What is required. Produce an exact copy of all the data below, dropping every image.

Information given.
==========

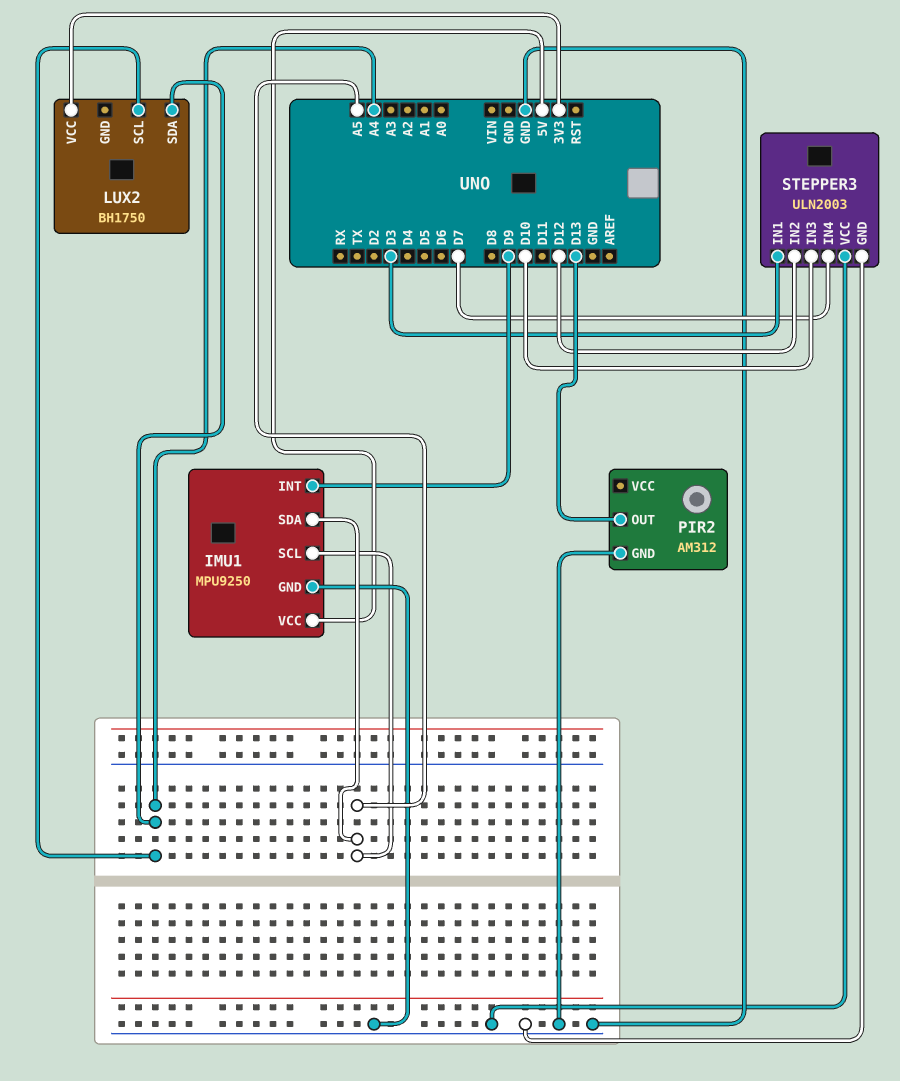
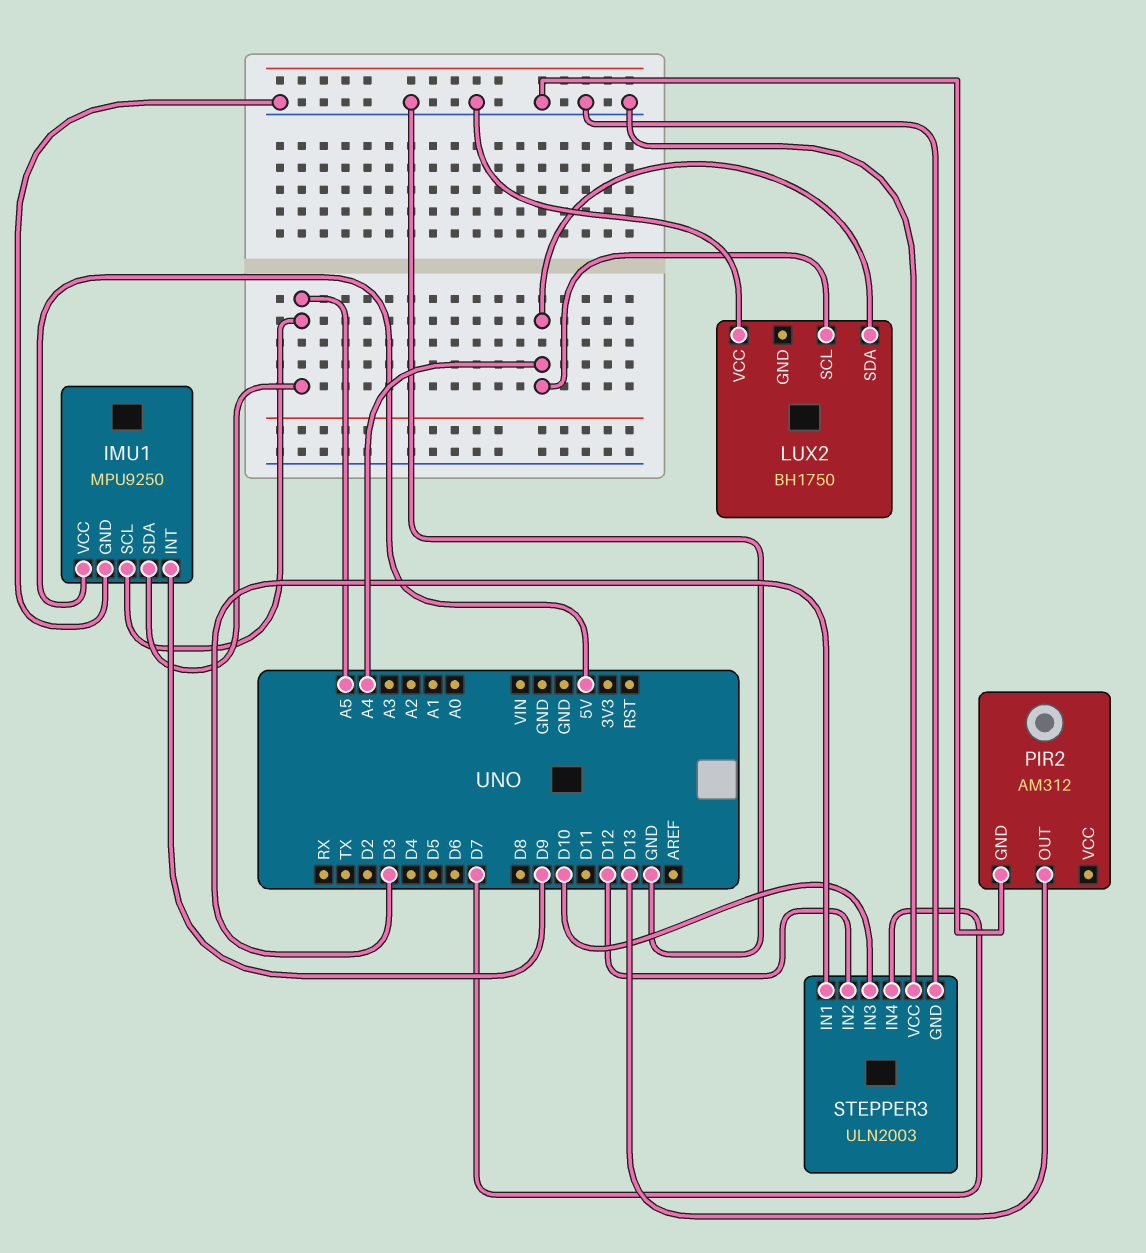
LUX2 pin VCC: 3V3 -> GND

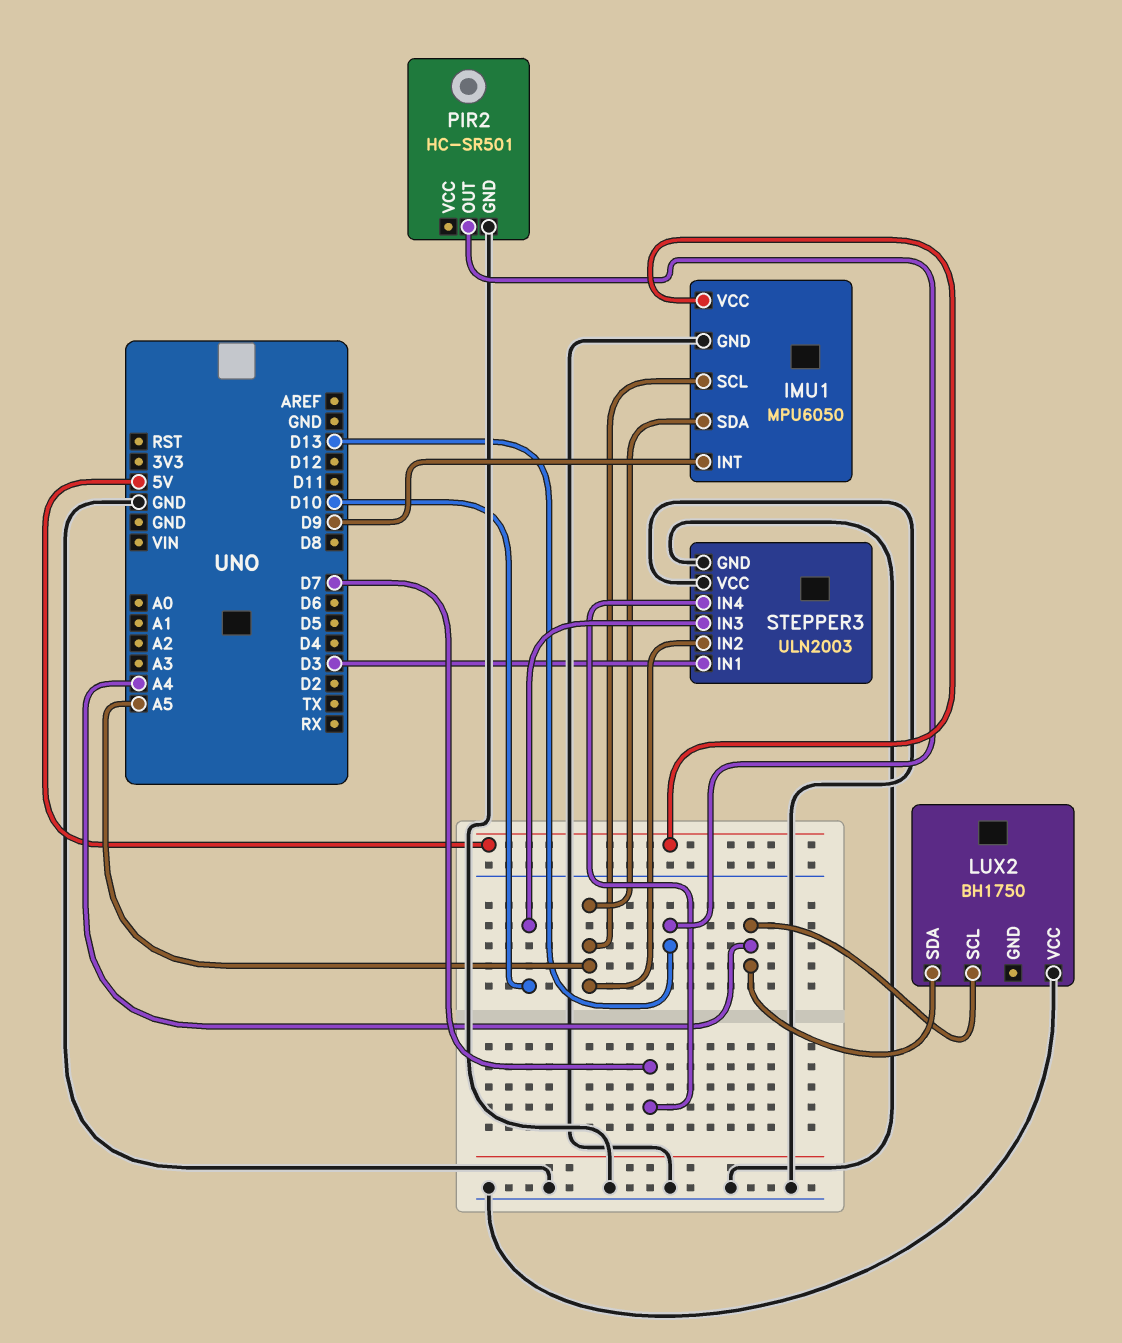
IMU1: MPU9250 -> MPU6050
PIR2: AM312 -> HC-SR501
STEPPER3 pin IN2: D12 -> A5

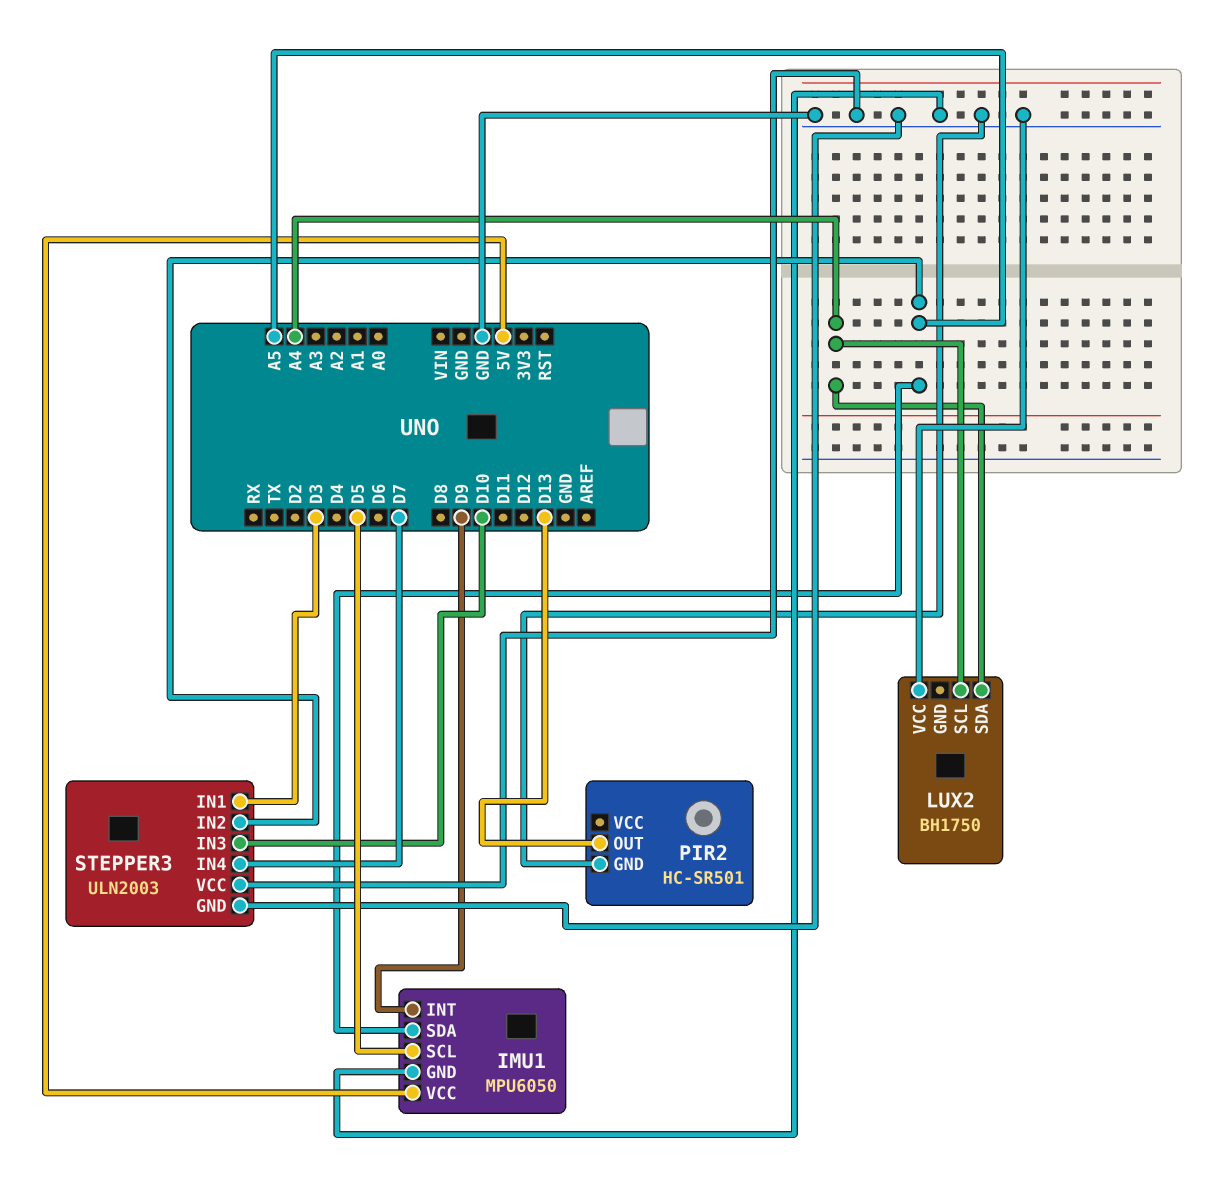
IMU1 pin SCL: A5 -> D5

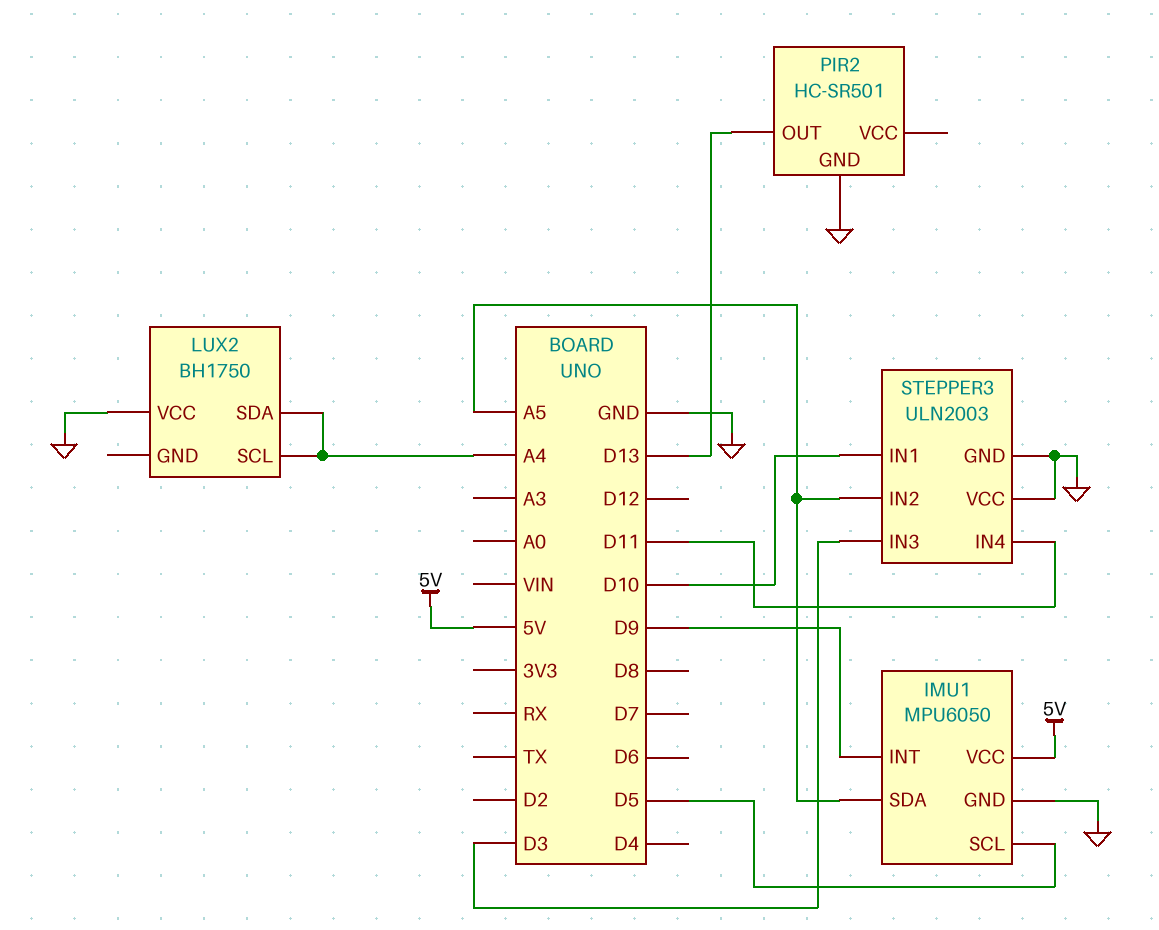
STEPPER3 pin IN1: D3 -> D10
STEPPER3 pin IN3: D10 -> D3
STEPPER3 pin IN4: D7 -> D11

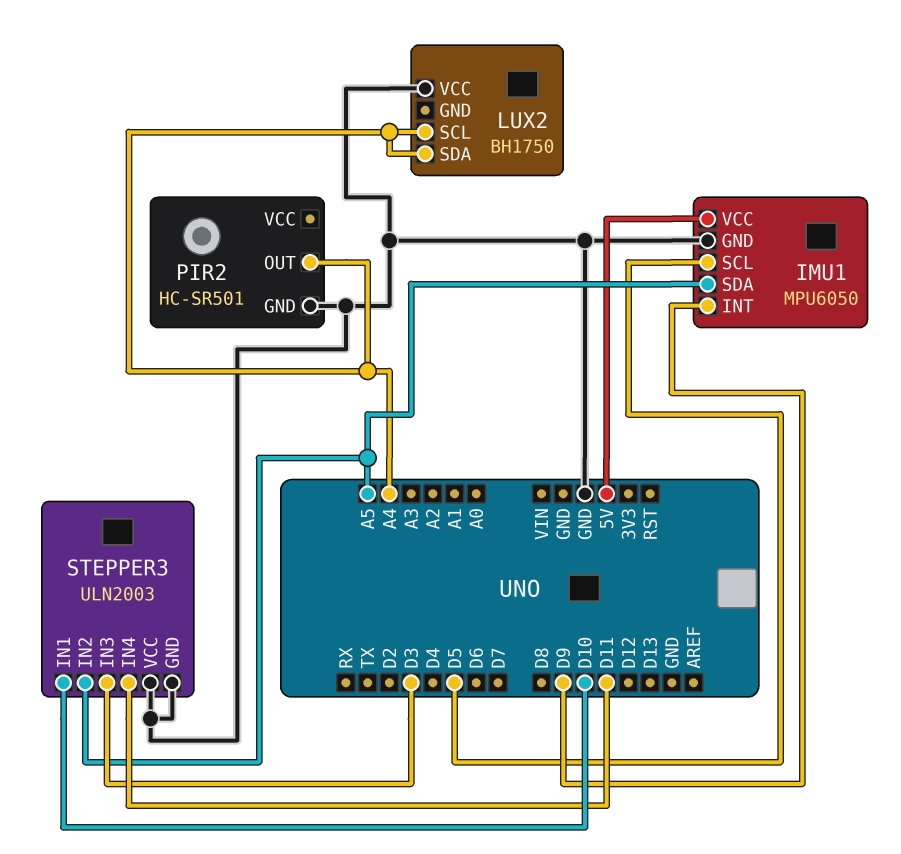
PIR2 pin OUT: D13 -> A4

==========

Response box.
LUX2 pin VCC: 3V3 -> GND

IMU1: MPU9250 -> MPU6050
PIR2: AM312 -> HC-SR501
STEPPER3 pin IN2: D12 -> A5

IMU1 pin SCL: A5 -> D5

STEPPER3 pin IN1: D3 -> D10
STEPPER3 pin IN3: D10 -> D3
STEPPER3 pin IN4: D7 -> D11

PIR2 pin OUT: D13 -> A4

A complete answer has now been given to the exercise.